### INPUT DATA
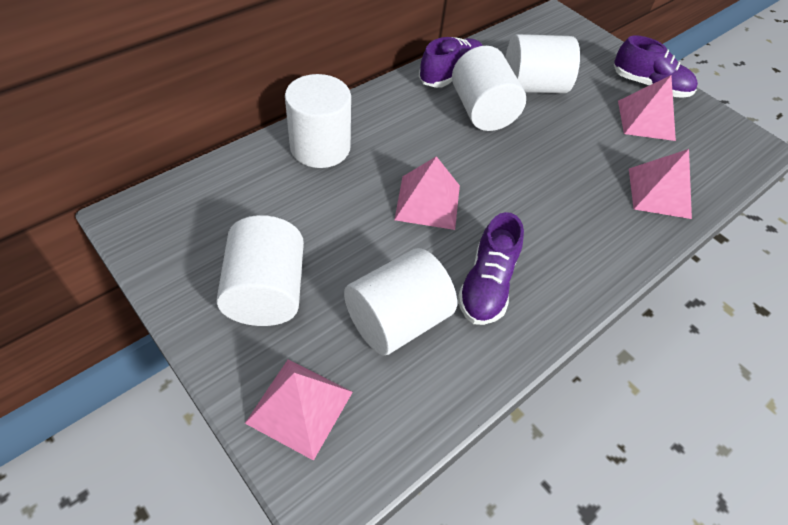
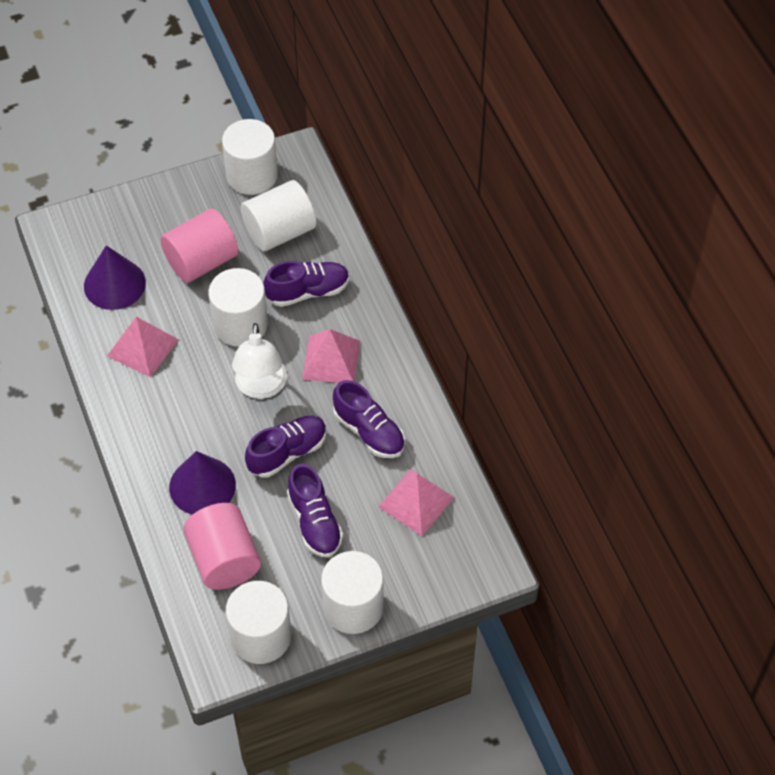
pink cylinder: 0 -> 2
pink pyramid: 4 -> 3
purple cone: 0 -> 2
purple shoe: 3 -> 4
white lamp: 0 -> 1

### TASK OBJECTIVE
Although the records contain pictures, the output must hold only their exact wording.

### SOLUTION FOR THIS EXERCISE
pink cylinder: 0 -> 2
pink pyramid: 4 -> 3
purple cone: 0 -> 2
purple shoe: 3 -> 4
white lamp: 0 -> 1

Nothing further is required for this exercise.